Records provided Start Marker

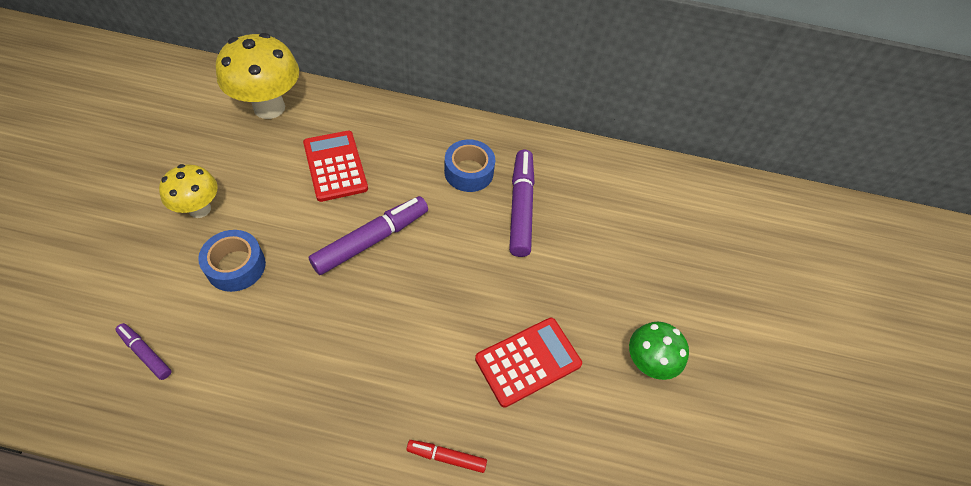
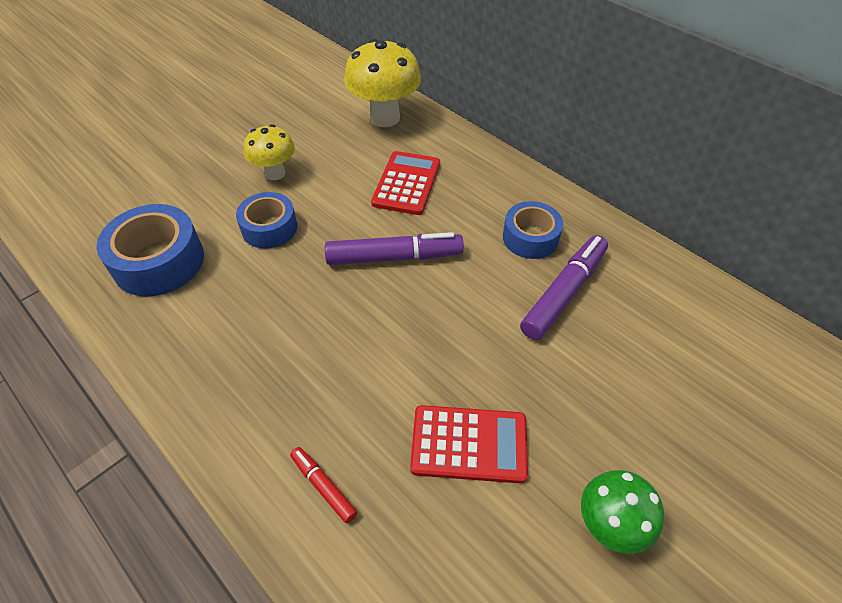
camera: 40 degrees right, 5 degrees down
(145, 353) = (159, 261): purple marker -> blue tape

Records provided End Marker
Records provided Start Marker

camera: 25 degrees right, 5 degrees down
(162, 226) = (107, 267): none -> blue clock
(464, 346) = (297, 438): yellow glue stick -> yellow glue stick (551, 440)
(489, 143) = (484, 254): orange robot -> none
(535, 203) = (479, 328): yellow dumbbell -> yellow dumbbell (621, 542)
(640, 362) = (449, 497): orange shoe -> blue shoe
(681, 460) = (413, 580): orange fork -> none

Records provided End Marker

- **What you have to do**
In the entries above, the lines from the one bearing "(640, 362) = (449, 497): orange" up to and including the one bearing "(681, 460) = (413, 580): orange fork -> none" should be transcribed exactly; no other line is wanted.

- **Answer to this task**
(640, 362) = (449, 497): orange shoe -> blue shoe
(681, 460) = (413, 580): orange fork -> none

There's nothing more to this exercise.